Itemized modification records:
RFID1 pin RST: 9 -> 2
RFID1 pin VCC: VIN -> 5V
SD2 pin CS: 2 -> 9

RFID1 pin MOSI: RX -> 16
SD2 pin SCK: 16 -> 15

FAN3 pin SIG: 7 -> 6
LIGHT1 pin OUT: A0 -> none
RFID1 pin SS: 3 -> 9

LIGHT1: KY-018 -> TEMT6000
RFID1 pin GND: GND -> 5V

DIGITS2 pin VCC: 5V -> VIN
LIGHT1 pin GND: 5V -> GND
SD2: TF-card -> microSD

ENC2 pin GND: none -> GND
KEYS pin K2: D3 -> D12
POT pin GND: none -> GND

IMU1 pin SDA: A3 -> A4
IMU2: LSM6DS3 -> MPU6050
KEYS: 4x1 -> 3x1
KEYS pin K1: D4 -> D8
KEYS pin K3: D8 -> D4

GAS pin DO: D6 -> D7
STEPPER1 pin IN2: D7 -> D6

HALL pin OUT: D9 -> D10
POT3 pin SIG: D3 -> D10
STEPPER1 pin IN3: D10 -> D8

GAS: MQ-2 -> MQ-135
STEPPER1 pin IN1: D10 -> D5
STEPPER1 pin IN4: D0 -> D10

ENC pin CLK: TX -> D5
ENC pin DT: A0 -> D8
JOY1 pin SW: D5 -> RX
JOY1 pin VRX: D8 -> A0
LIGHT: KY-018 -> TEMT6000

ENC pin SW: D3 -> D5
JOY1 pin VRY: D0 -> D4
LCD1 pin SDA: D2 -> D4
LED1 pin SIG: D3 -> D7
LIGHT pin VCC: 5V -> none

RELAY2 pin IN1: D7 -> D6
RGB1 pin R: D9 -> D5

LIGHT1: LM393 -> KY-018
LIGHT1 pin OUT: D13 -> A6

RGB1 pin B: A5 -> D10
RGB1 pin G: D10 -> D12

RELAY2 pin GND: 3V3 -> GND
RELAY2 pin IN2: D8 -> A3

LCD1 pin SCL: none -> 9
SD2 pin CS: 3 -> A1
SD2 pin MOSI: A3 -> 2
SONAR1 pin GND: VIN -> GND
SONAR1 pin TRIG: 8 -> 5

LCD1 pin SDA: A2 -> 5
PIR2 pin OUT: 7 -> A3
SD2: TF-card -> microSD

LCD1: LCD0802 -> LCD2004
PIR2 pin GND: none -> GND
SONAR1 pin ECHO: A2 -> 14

Work required
Going from the line that contains "RGB1 pin R: D9 -> D5" to the last line of the records, reproduce every line as written.

Result
RGB1 pin R: D9 -> D5

LIGHT1: LM393 -> KY-018
LIGHT1 pin OUT: D13 -> A6

RGB1 pin B: A5 -> D10
RGB1 pin G: D10 -> D12

RELAY2 pin GND: 3V3 -> GND
RELAY2 pin IN2: D8 -> A3

LCD1 pin SCL: none -> 9
SD2 pin CS: 3 -> A1
SD2 pin MOSI: A3 -> 2
SONAR1 pin GND: VIN -> GND
SONAR1 pin TRIG: 8 -> 5

LCD1 pin SDA: A2 -> 5
PIR2 pin OUT: 7 -> A3
SD2: TF-card -> microSD

LCD1: LCD0802 -> LCD2004
PIR2 pin GND: none -> GND
SONAR1 pin ECHO: A2 -> 14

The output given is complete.